Give back, exactly and with nothing added, the lines that run from the one containing "FAN pin GND: 3V3 -> GND" to the final line below.

(Records from a dataset)
=== Section Start ===

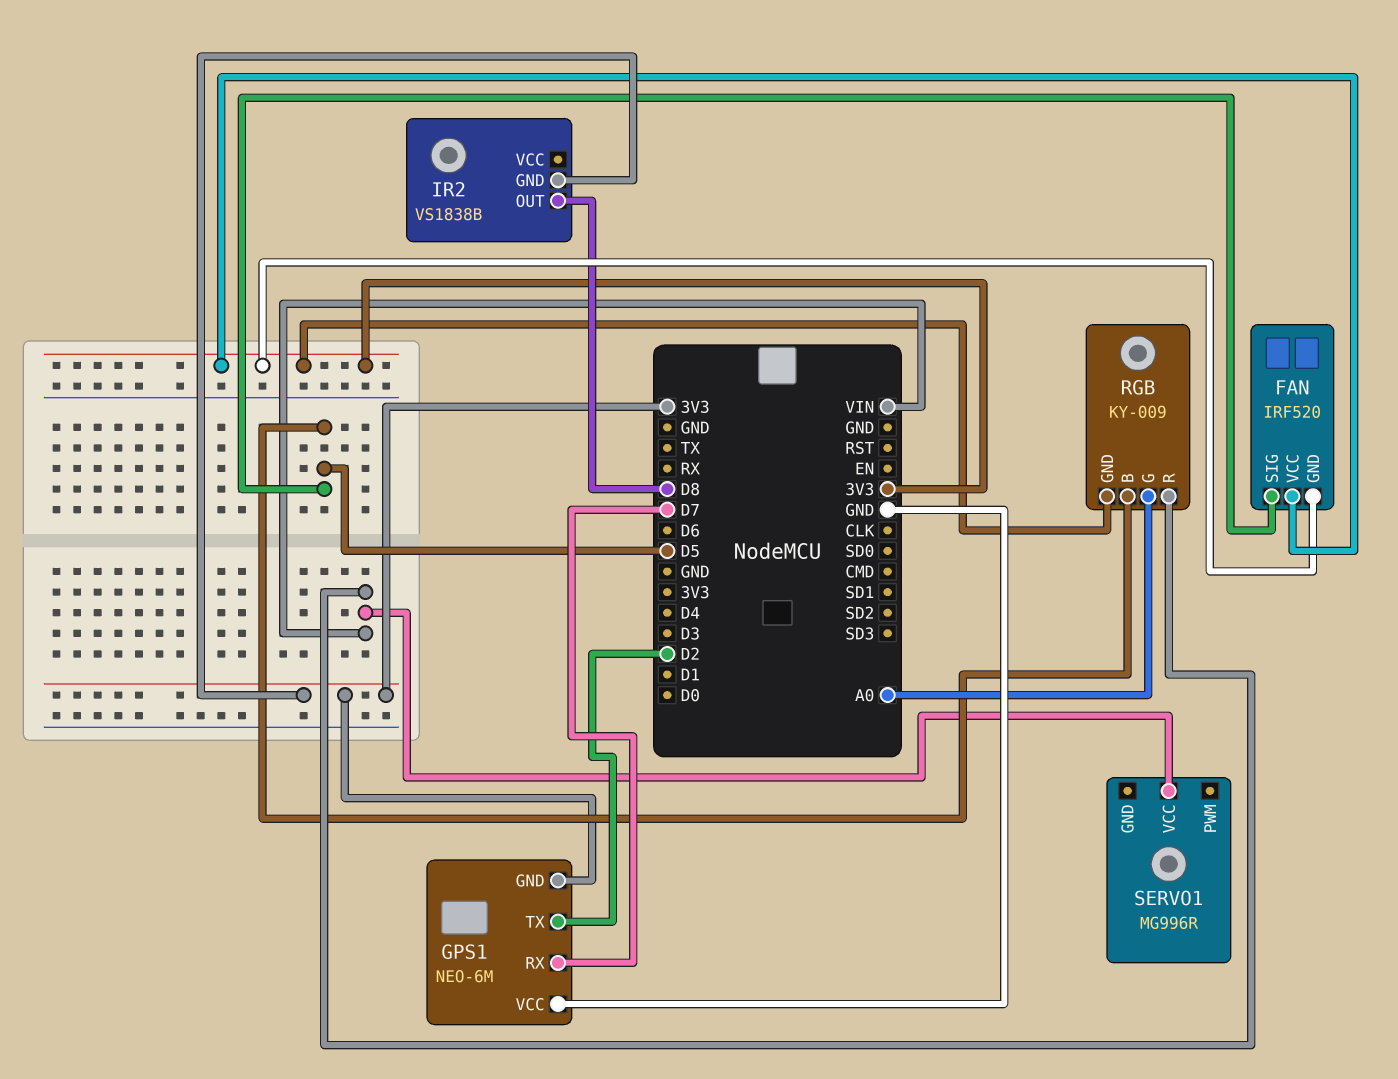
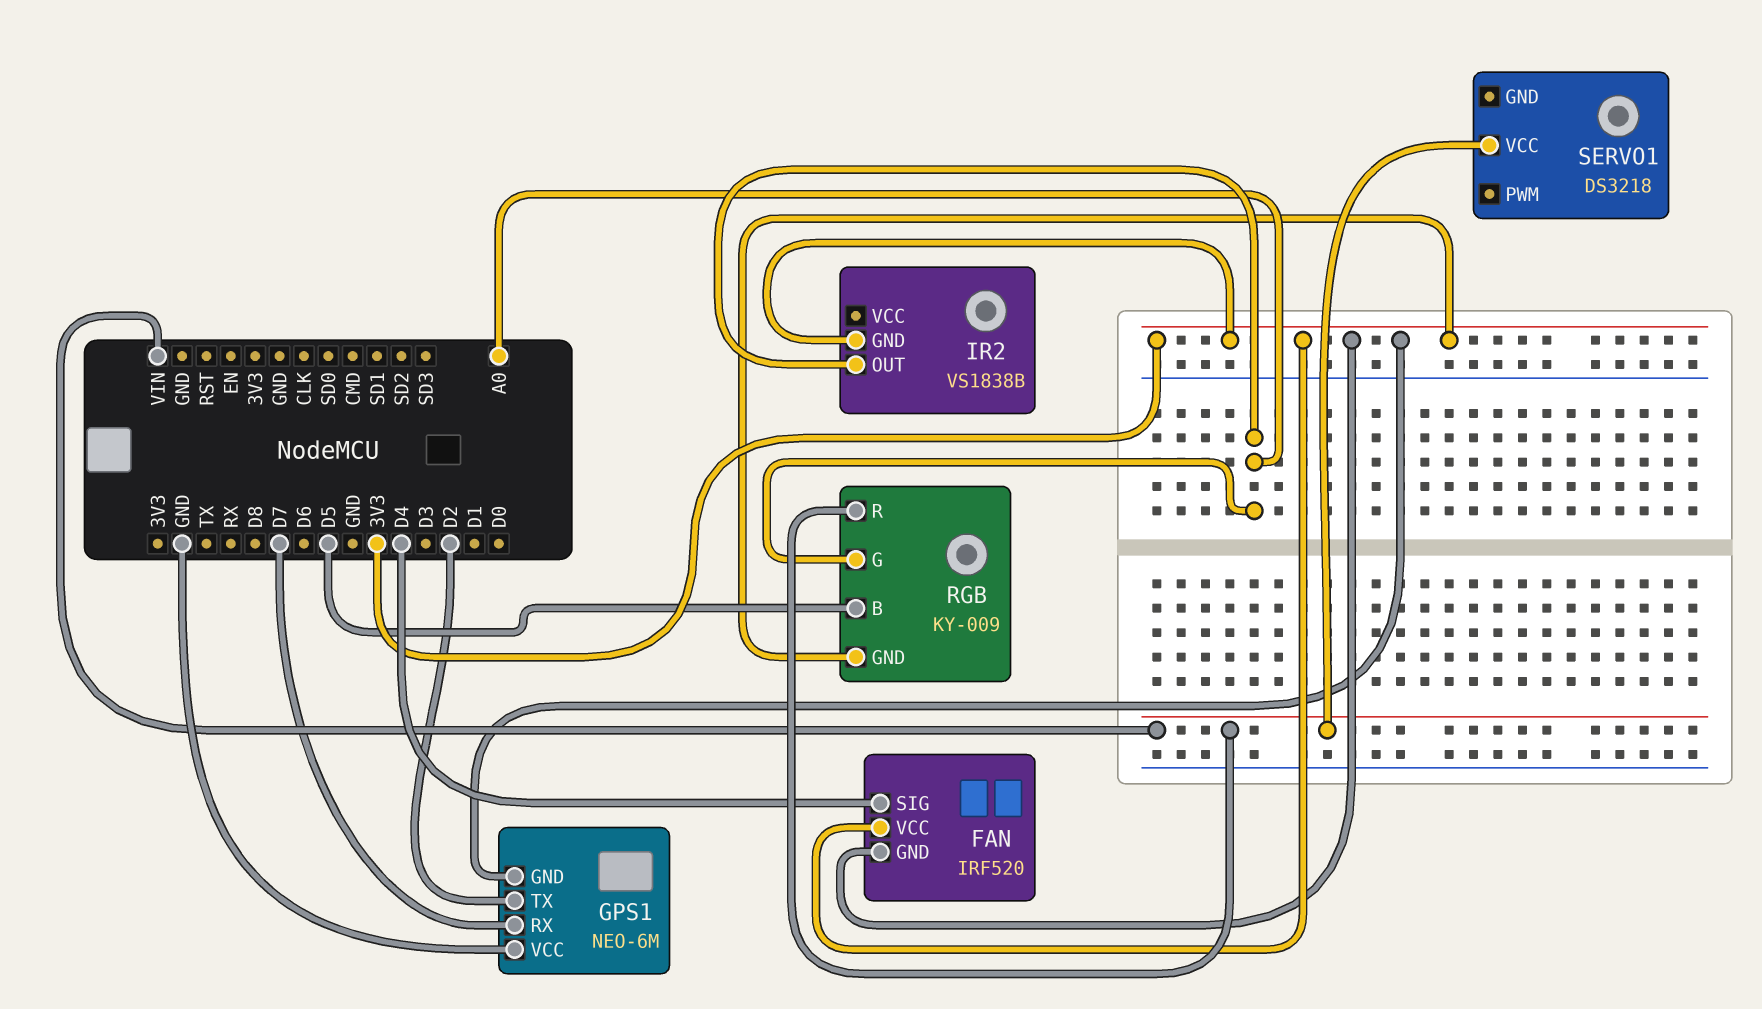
FAN pin SIG: D5 -> D4
IR2 pin OUT: D8 -> A0
SERVO1: MG996R -> DS3218

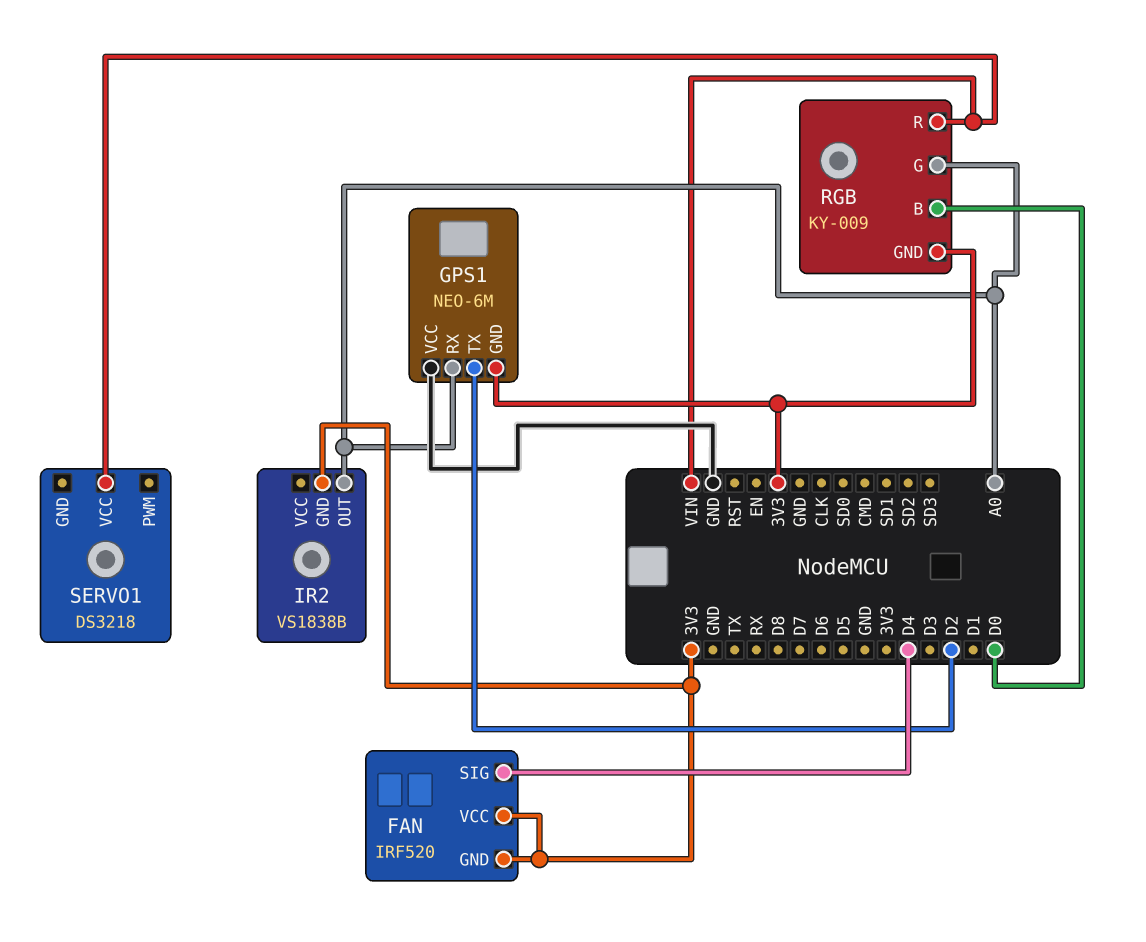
GPS1 pin RX: D7 -> A0
RGB pin B: D5 -> D0

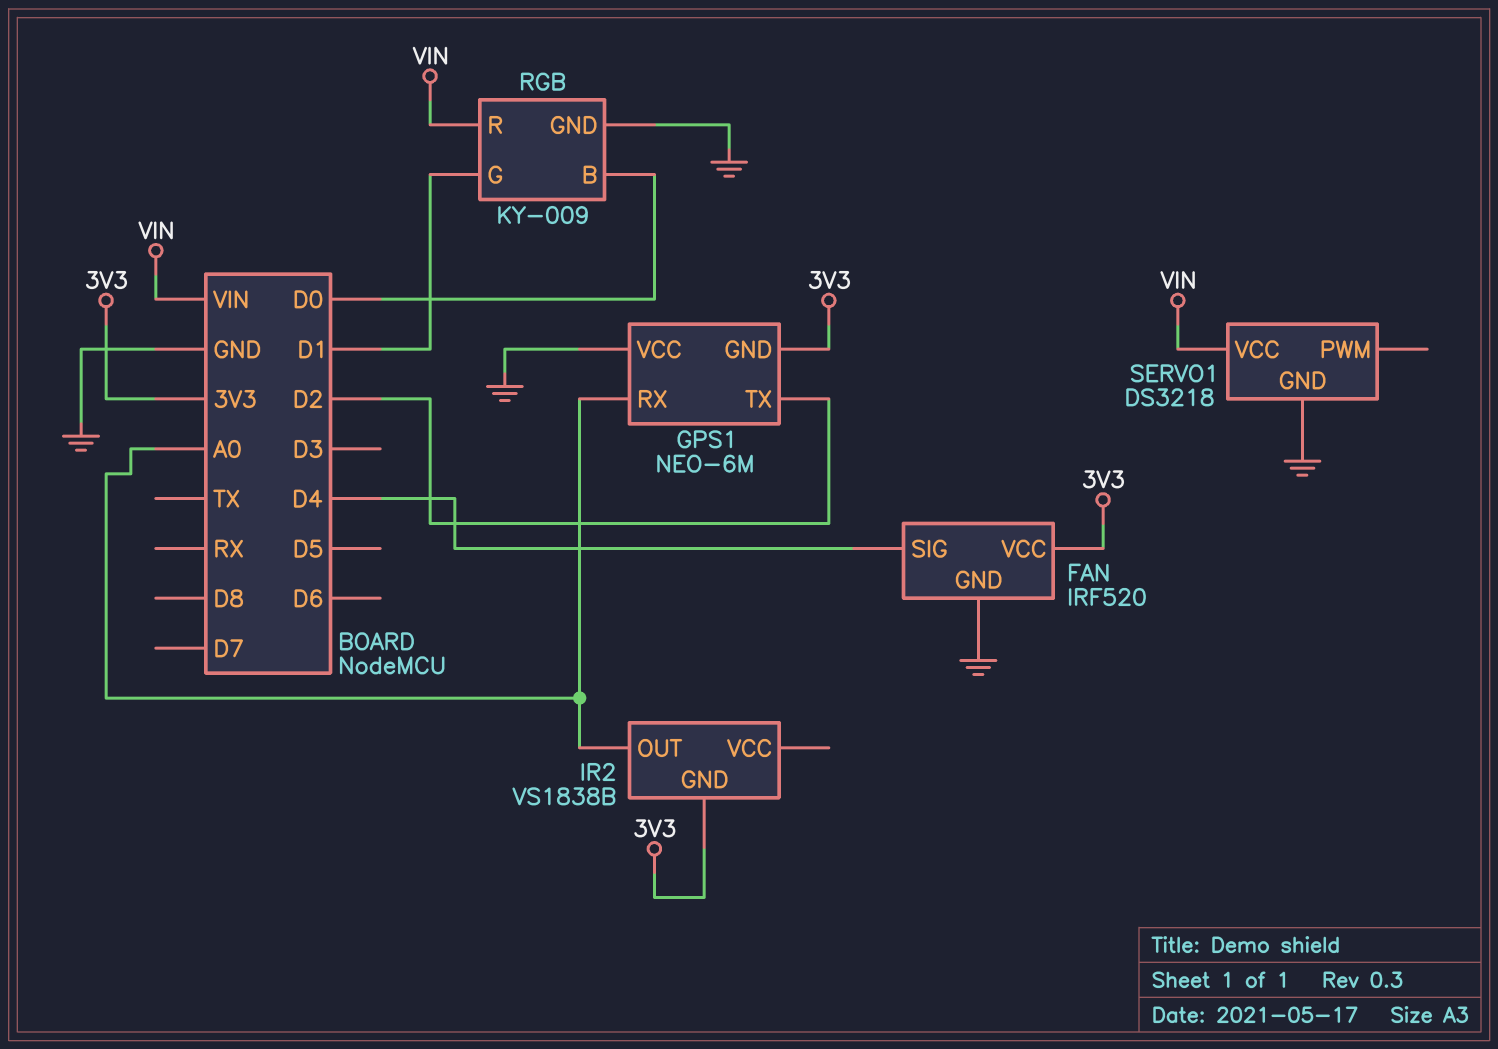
FAN pin GND: 3V3 -> GND
RGB pin G: A0 -> D1
RGB pin GND: 3V3 -> GND
SERVO1 pin GND: none -> GND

=== Section End ===

* OUTPUT FOR THIS TASK *
FAN pin GND: 3V3 -> GND
RGB pin G: A0 -> D1
RGB pin GND: 3V3 -> GND
SERVO1 pin GND: none -> GND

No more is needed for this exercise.